__WORK TO COMPLETE__.
Every entry is to be reproduced word for word, but the images are not.

__ENTRIES SUPPLIED__.
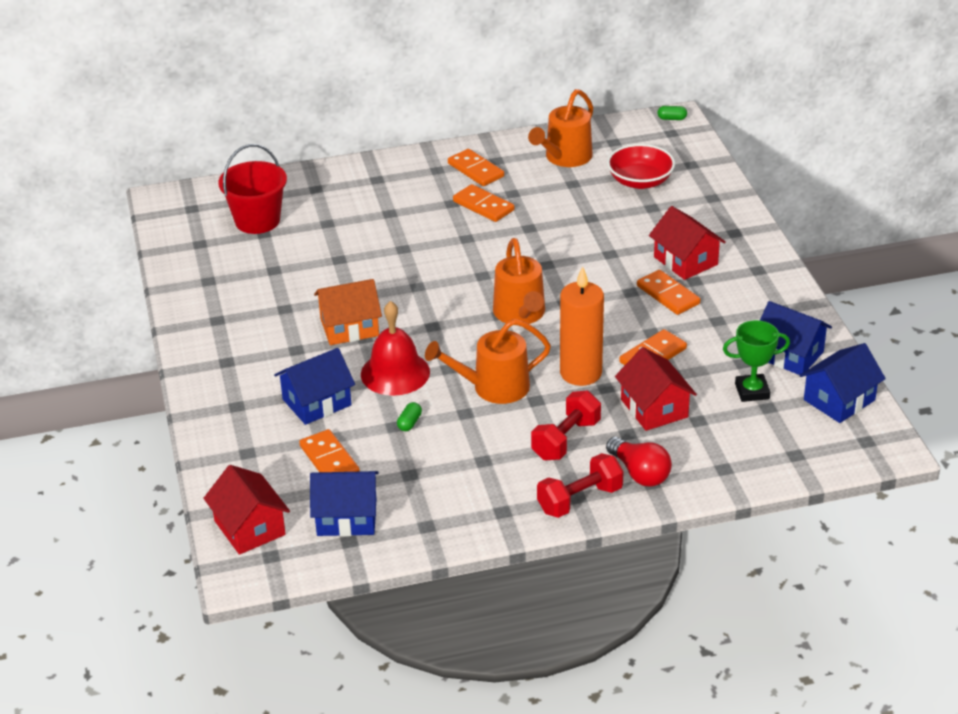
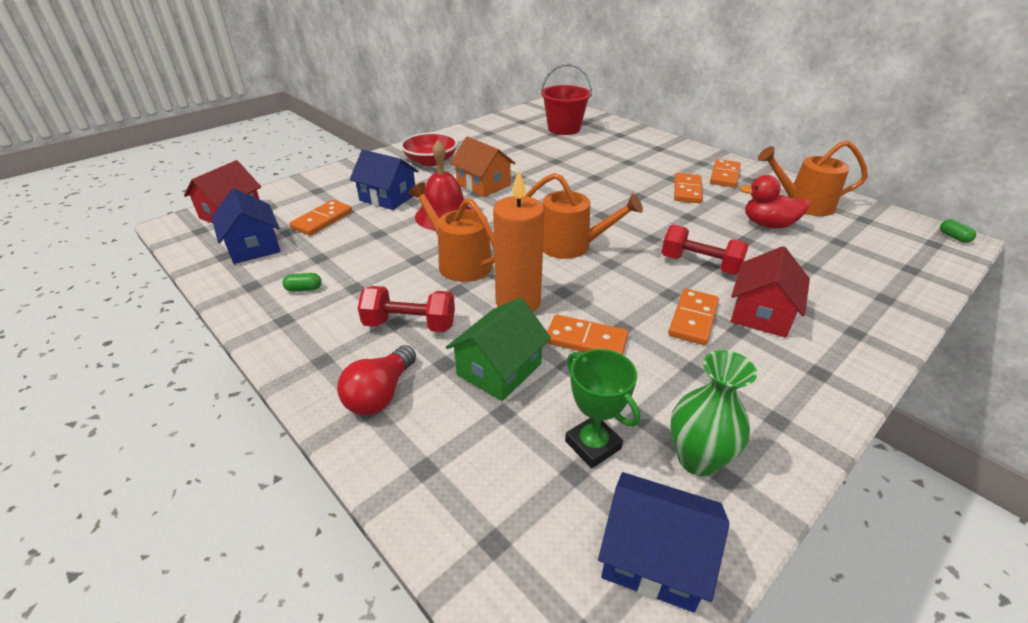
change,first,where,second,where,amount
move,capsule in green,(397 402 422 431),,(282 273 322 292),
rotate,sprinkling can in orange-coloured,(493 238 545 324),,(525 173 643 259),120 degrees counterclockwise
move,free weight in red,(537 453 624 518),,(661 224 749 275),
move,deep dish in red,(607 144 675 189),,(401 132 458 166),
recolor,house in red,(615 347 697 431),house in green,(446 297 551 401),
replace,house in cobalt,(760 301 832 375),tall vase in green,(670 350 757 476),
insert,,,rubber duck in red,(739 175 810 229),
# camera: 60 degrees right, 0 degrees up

__WRITTEN REPLY__.
change,first,where,second,where,amount
move,capsule in green,(397 402 422 431),,(282 273 322 292),
rotate,sprinkling can in orange-coloured,(493 238 545 324),,(525 173 643 259),120 degrees counterclockwise
move,free weight in red,(537 453 624 518),,(661 224 749 275),
move,deep dish in red,(607 144 675 189),,(401 132 458 166),
recolor,house in red,(615 347 697 431),house in green,(446 297 551 401),
replace,house in cobalt,(760 301 832 375),tall vase in green,(670 350 757 476),
insert,,,rubber duck in red,(739 175 810 229),
# camera: 60 degrees right, 0 degrees up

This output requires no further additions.